──────── EXCERPTED RECORDS

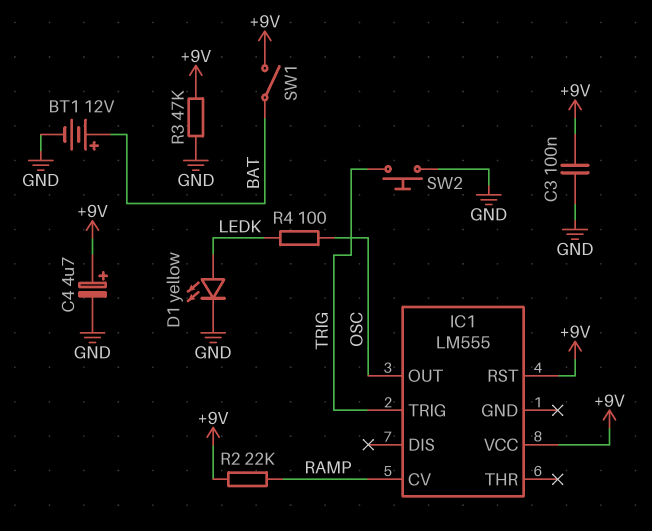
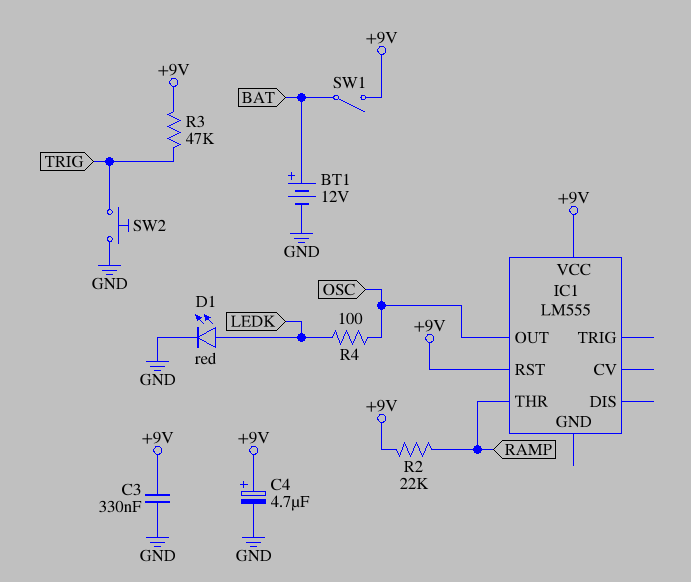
C3: 100nF (+9V, GND) -> 330nF (+9V, GND)
D1: LED yellow (A LEDK, K GND) -> LED red (A LEDK, K GND)
IC1 pin CV: RAMP -> none
IC1 pin THR: none -> RAMP
IC1 pin TRIG: TRIG -> none
R3: 47k (+9V, GND) -> 47k (+9V, TRIG)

────────────────

**WHAT THE EXERCISE ASKS:** Copy out the data above to the letter, and keep every picture out of it.

**EXERCISE SOLUTION:**
C3: 100nF (+9V, GND) -> 330nF (+9V, GND)
D1: LED yellow (A LEDK, K GND) -> LED red (A LEDK, K GND)
IC1 pin CV: RAMP -> none
IC1 pin THR: none -> RAMP
IC1 pin TRIG: TRIG -> none
R3: 47k (+9V, GND) -> 47k (+9V, TRIG)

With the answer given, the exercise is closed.